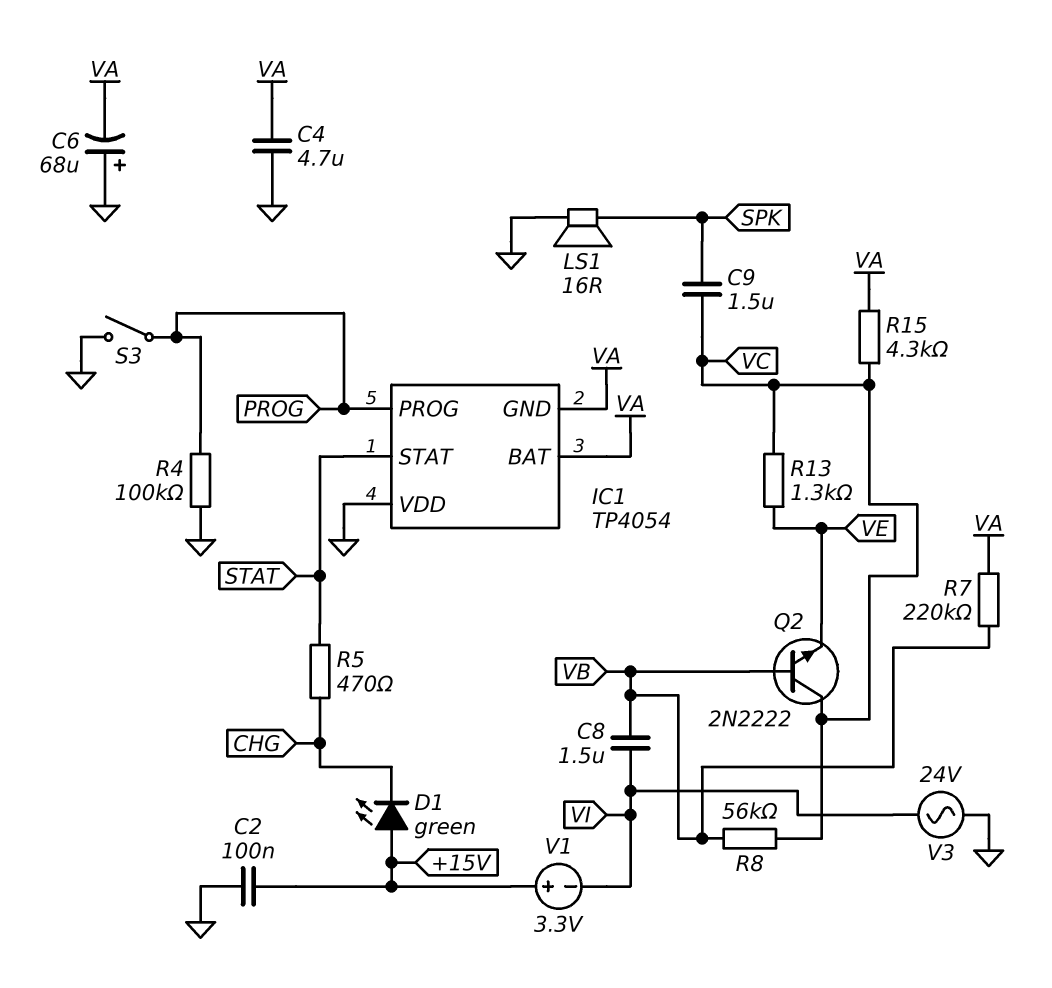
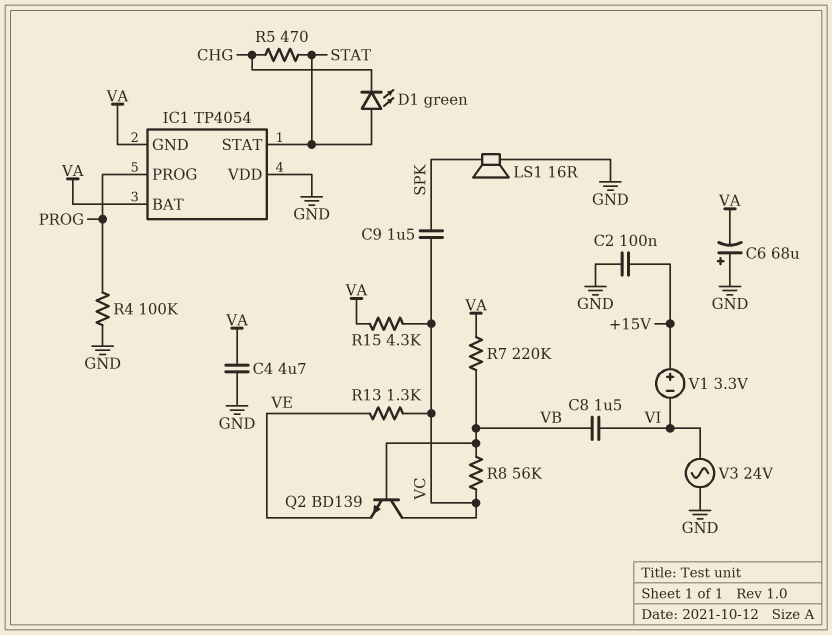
D1: LED green (A +15V, K CHG) -> LED green (A STAT, K CHG)
Q2: NPN 2N2222 (B VB, C VC, E VE) -> NPN BD139 (B VB, C VC, E VE)
S3: switch (GND, PROG) -> none

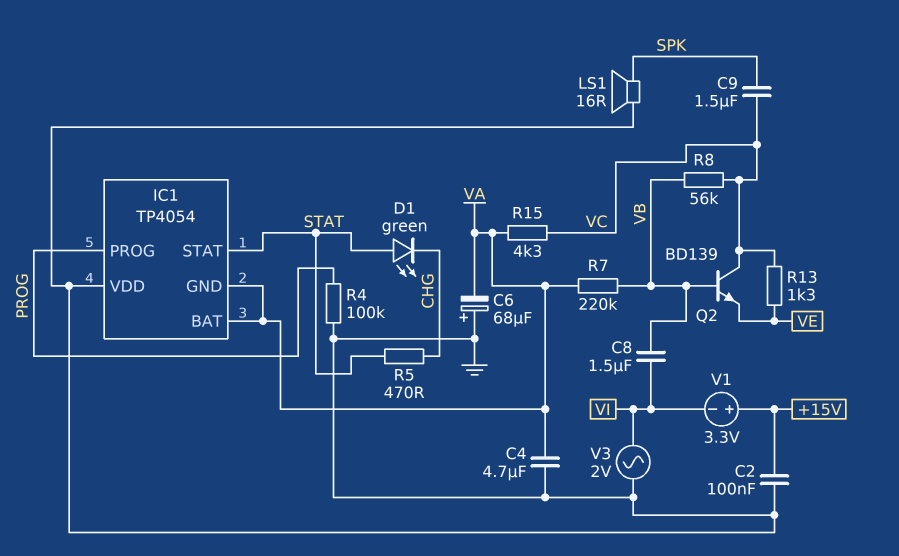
V3: AC 24V (GND, VI) -> AC 2V (GND, VI)

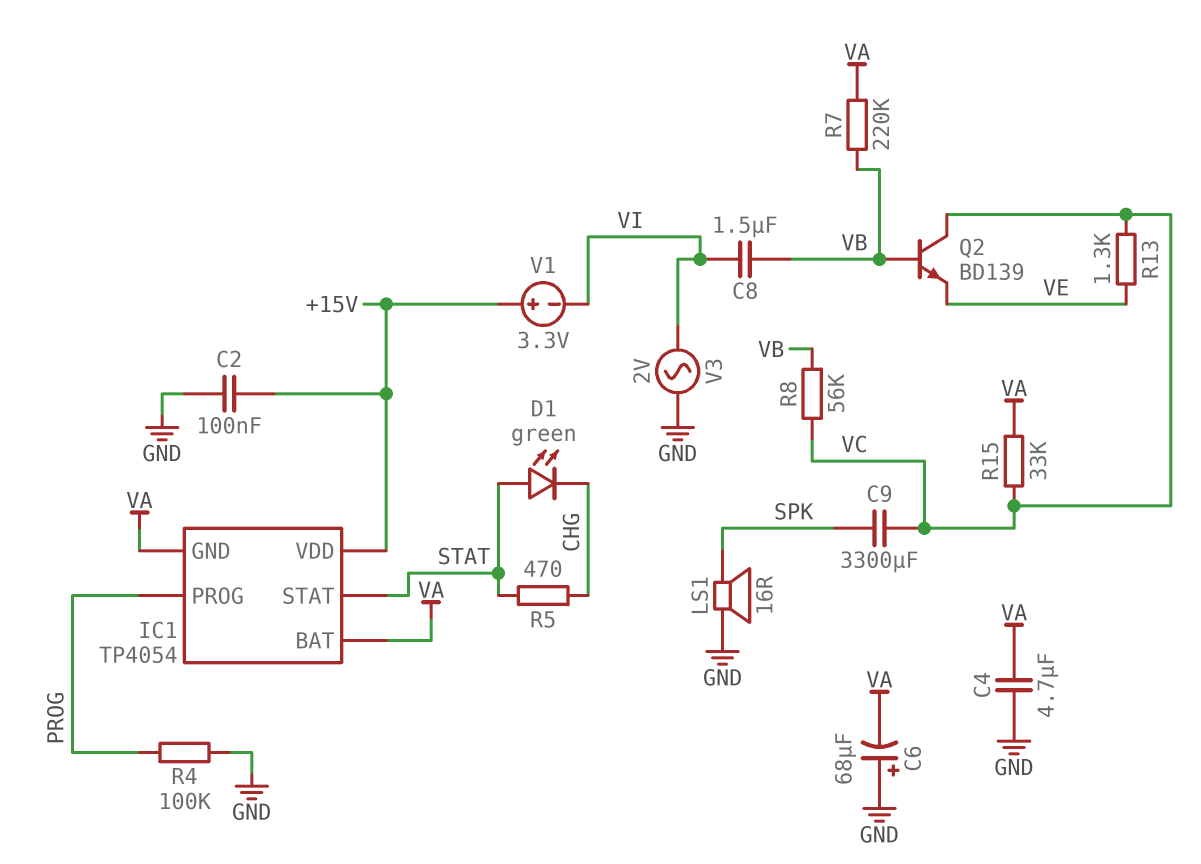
C9: 1.5uF (SPK, VC) -> 3300uF (SPK, VC)
IC1 pin VDD: GND -> +15V
R15: 4.3k (VA, VC) -> 33k (VA, VC)

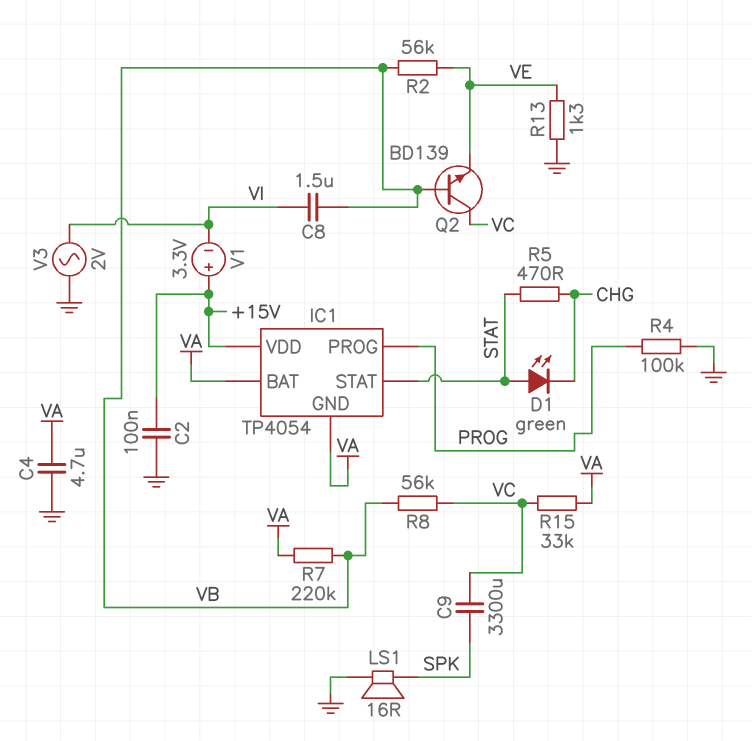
C6: 68uF (plus GND, minus VA) -> none
R2: none -> 56k (VB, VE)
R13: 1.3k (VC, VE) -> 1.3k (GND, VE)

━━━

- [Problem to work on] Leaving the pictures aside, transcribe the entire listing exactly.

- [Answer for this exercise]
D1: LED green (A +15V, K CHG) -> LED green (A STAT, K CHG)
Q2: NPN 2N2222 (B VB, C VC, E VE) -> NPN BD139 (B VB, C VC, E VE)
S3: switch (GND, PROG) -> none

V3: AC 24V (GND, VI) -> AC 2V (GND, VI)

C9: 1.5uF (SPK, VC) -> 3300uF (SPK, VC)
IC1 pin VDD: GND -> +15V
R15: 4.3k (VA, VC) -> 33k (VA, VC)

C6: 68uF (plus GND, minus VA) -> none
R2: none -> 56k (VB, VE)
R13: 1.3k (VC, VE) -> 1.3k (GND, VE)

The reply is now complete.